-- YOUR OBJECTIVE --
Starting at the line that contains "R4: 100 (SIG1, SIG3) -> none", return every line through the end of the entries below, exactly and with nothing else.

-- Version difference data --
=== Begin Enclosure ===
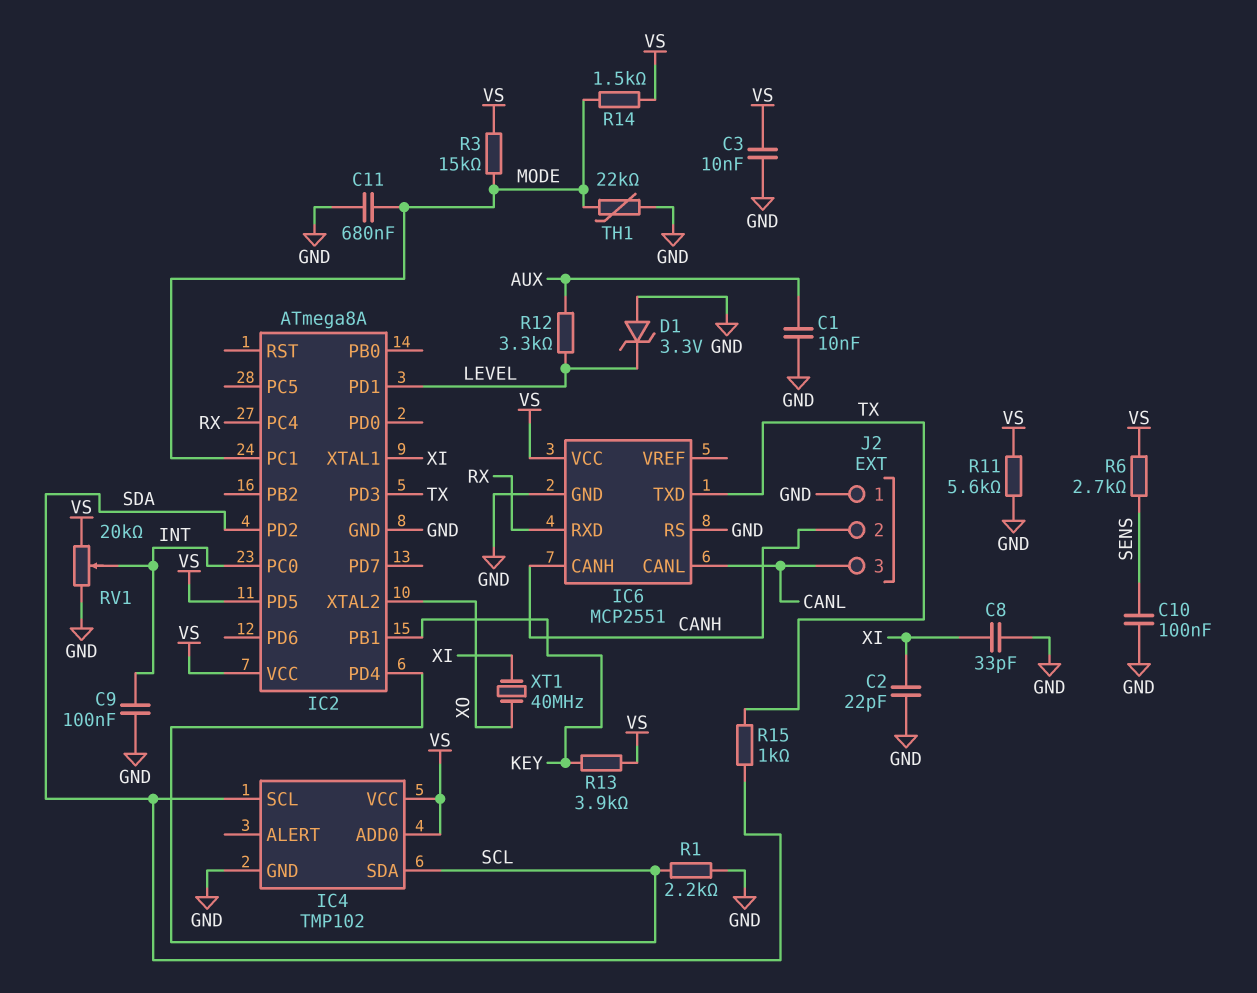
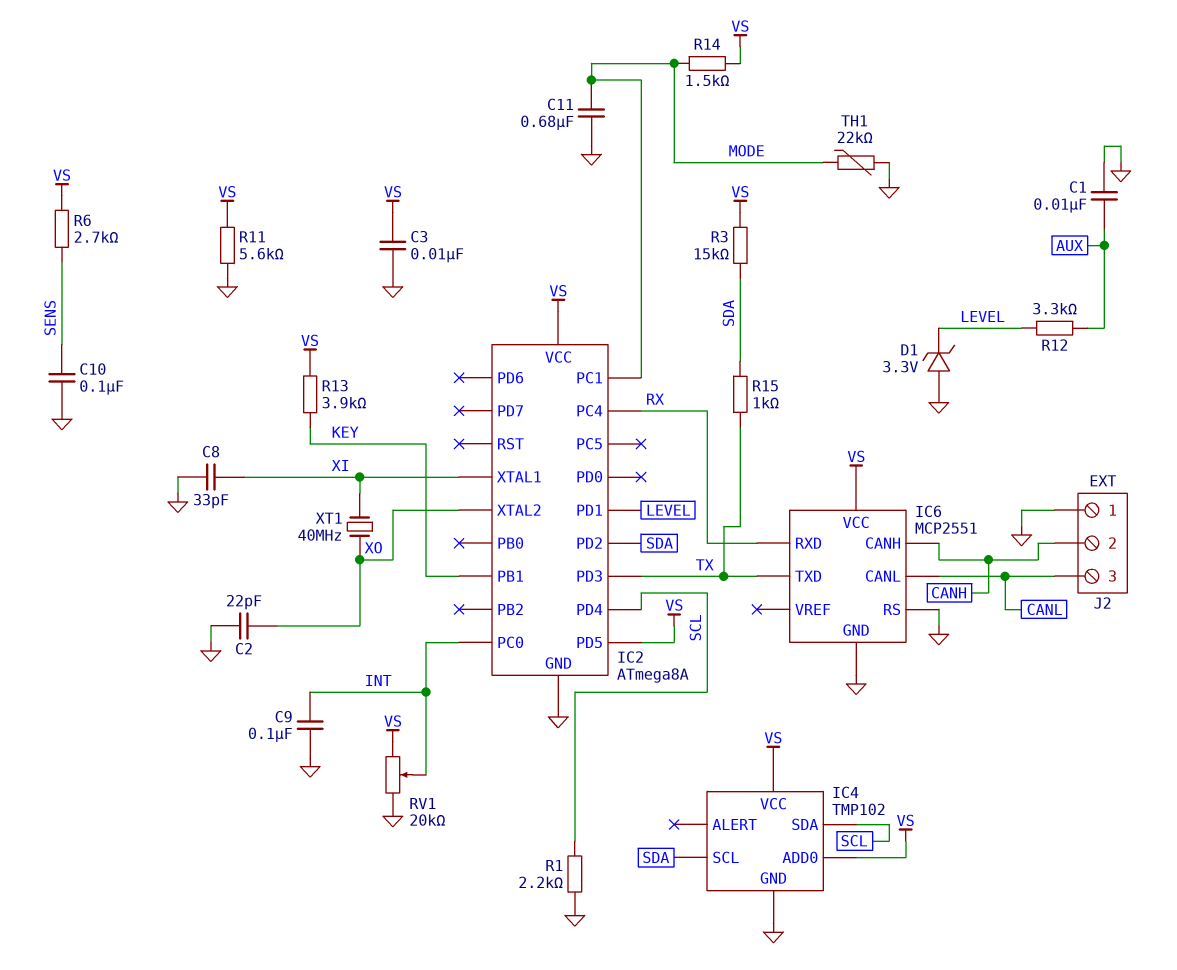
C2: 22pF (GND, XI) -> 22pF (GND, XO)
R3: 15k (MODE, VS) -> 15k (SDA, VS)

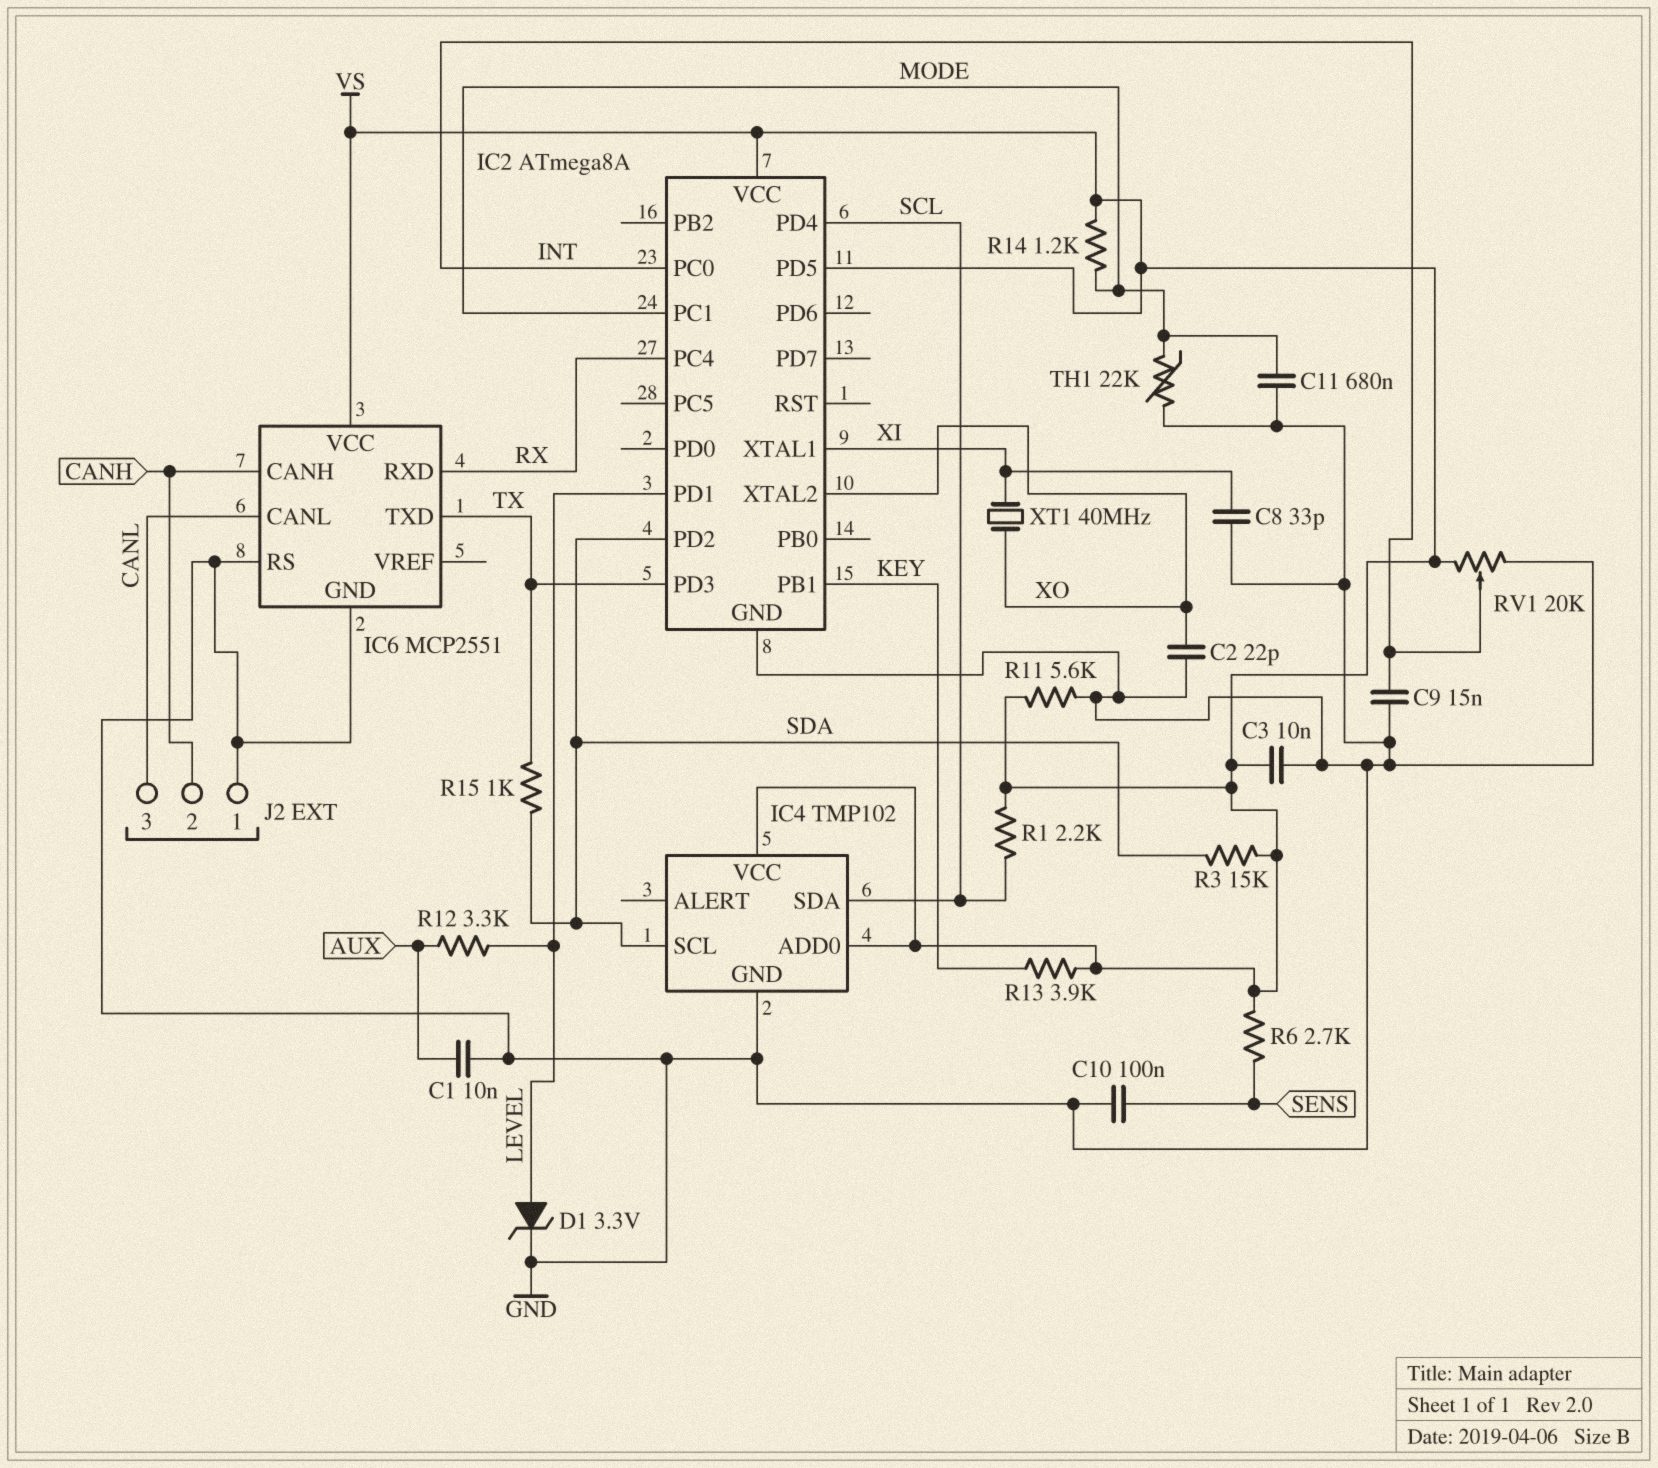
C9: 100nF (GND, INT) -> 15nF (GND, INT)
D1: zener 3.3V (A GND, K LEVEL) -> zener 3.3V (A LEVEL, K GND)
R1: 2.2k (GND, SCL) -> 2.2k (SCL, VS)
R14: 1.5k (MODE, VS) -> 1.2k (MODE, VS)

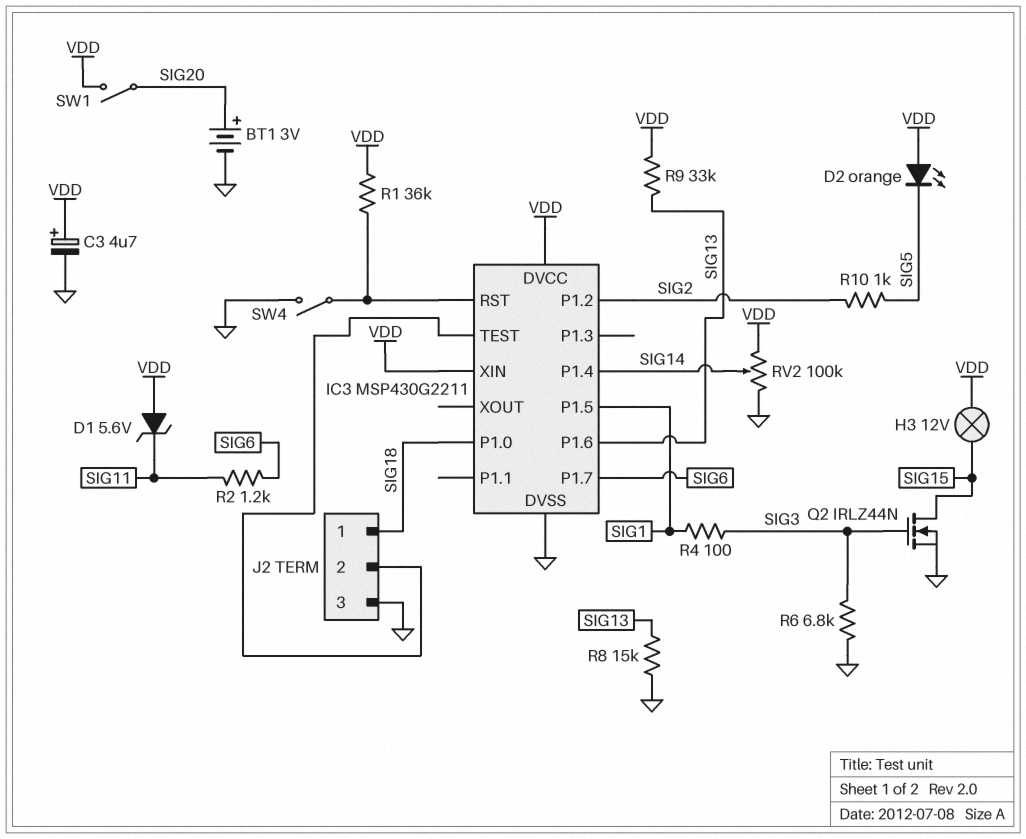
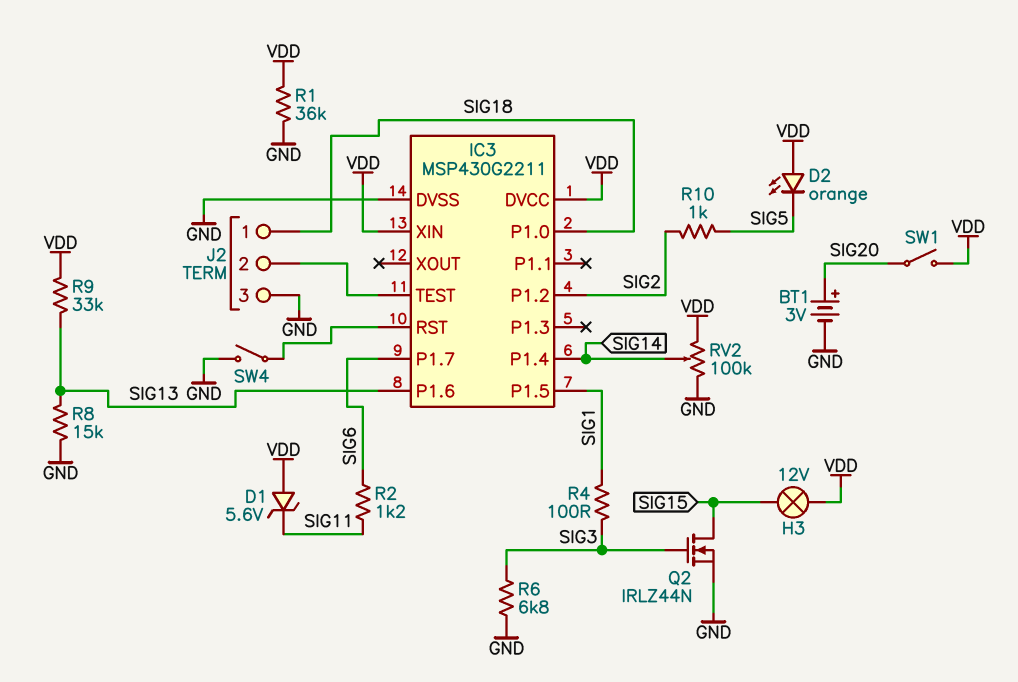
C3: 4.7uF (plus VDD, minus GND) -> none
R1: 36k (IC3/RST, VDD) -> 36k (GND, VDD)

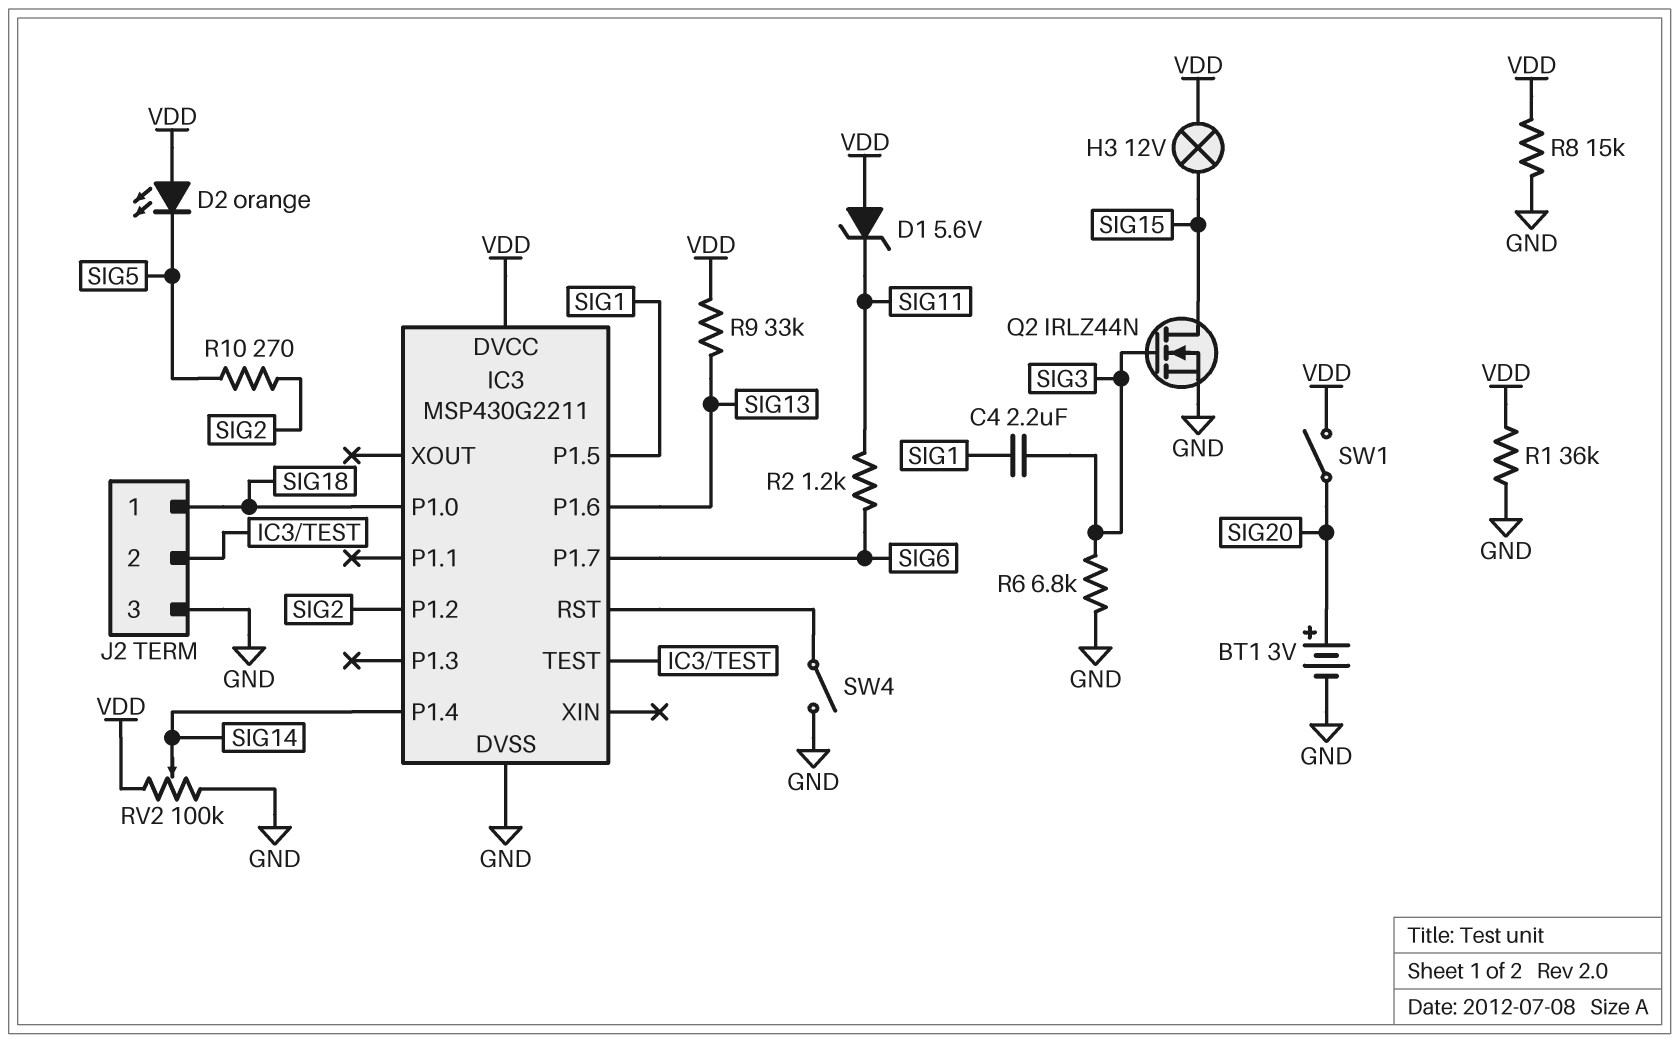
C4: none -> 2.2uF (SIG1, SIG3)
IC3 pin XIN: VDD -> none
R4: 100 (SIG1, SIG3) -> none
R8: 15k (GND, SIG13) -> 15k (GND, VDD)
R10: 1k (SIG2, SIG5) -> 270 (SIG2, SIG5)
=== End Enclosure ===
-- COMPLETED EXERCISE --
R4: 100 (SIG1, SIG3) -> none
R8: 15k (GND, SIG13) -> 15k (GND, VDD)
R10: 1k (SIG2, SIG5) -> 270 (SIG2, SIG5)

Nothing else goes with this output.